§ Items listed in a dataset
--- --- ---
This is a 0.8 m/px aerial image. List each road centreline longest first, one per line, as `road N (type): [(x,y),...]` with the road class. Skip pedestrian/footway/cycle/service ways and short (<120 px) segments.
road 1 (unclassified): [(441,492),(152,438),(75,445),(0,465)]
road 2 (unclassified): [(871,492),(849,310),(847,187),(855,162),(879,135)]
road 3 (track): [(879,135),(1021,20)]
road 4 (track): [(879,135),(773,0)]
--- --- ---
The data above should be copied out with complete accuracy.

§ Result for this task
This is a 0.8 m/px aerial image. List each road centreline longest first, one per line, as `road N (type): [(x,y),...]` with the road class. Skip pedestrian/footway/cycle/service ways and short (<120 px) segments.
road 1 (unclassified): [(441,492),(152,438),(75,445),(0,465)]
road 2 (unclassified): [(871,492),(849,310),(847,187),(855,162),(879,135)]
road 3 (track): [(879,135),(1021,20)]
road 4 (track): [(879,135),(773,0)]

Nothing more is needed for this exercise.